** Dataset entries follows **

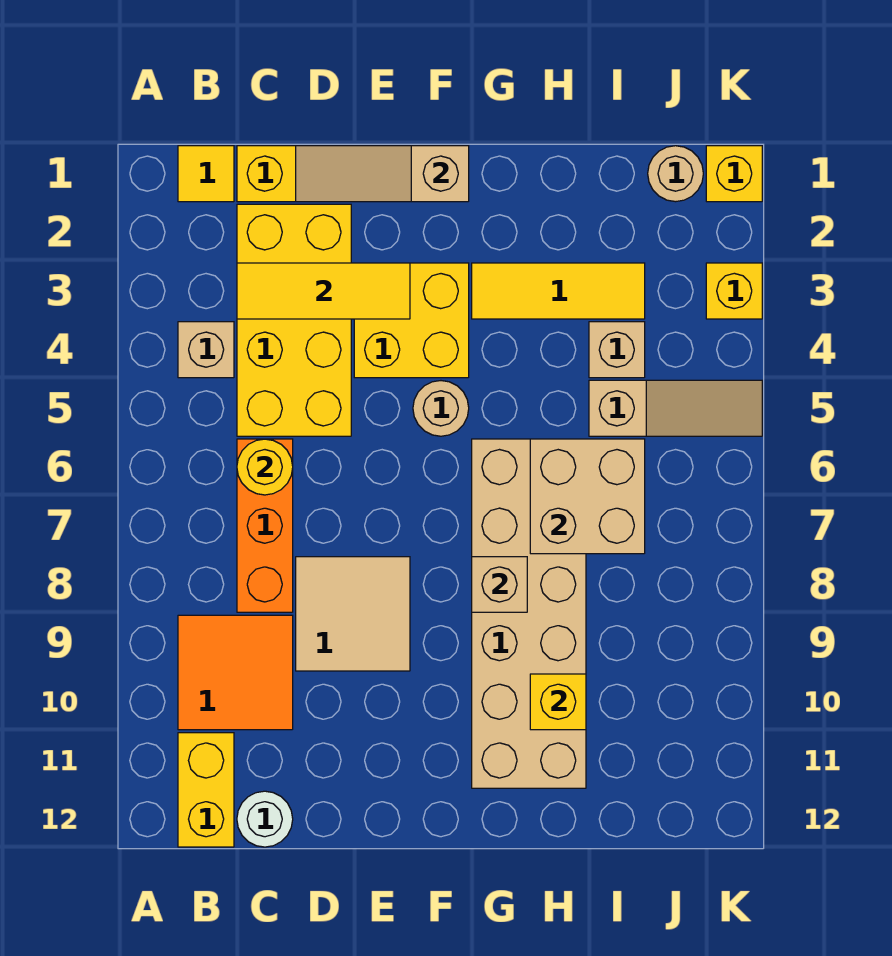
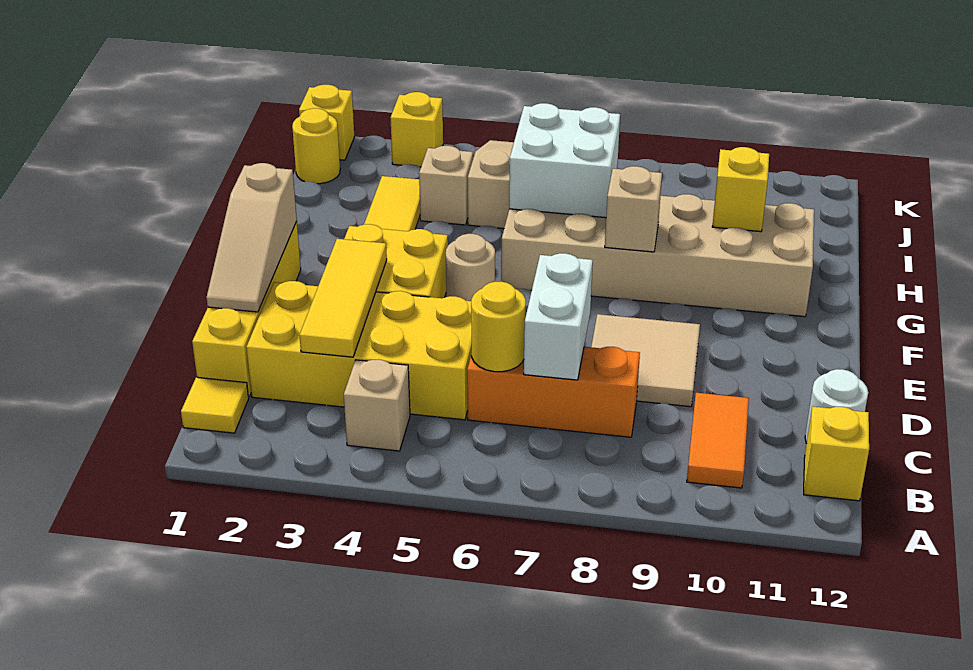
orange tile B9:C10 level 1 -> orange tile B10:C10 level 1
yellow brick B11:B12 level 1 -> yellow brick B12 level 1
none -> white brick C7:D7 level 2
tan brick H6:I7 level 2 -> white brick H6:I7 level 2
tan round brick J1 level 1 -> yellow round brick J1 level 1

** End of Dataset entries **

## What you need to do
Copy out each line of the data that holds the string "brick".

## Output for this exercise
yellow brick B11:B12 level 1 -> yellow brick B12 level 1
none -> white brick C7:D7 level 2
tan brick H6:I7 level 2 -> white brick H6:I7 level 2
tan round brick J1 level 1 -> yellow round brick J1 level 1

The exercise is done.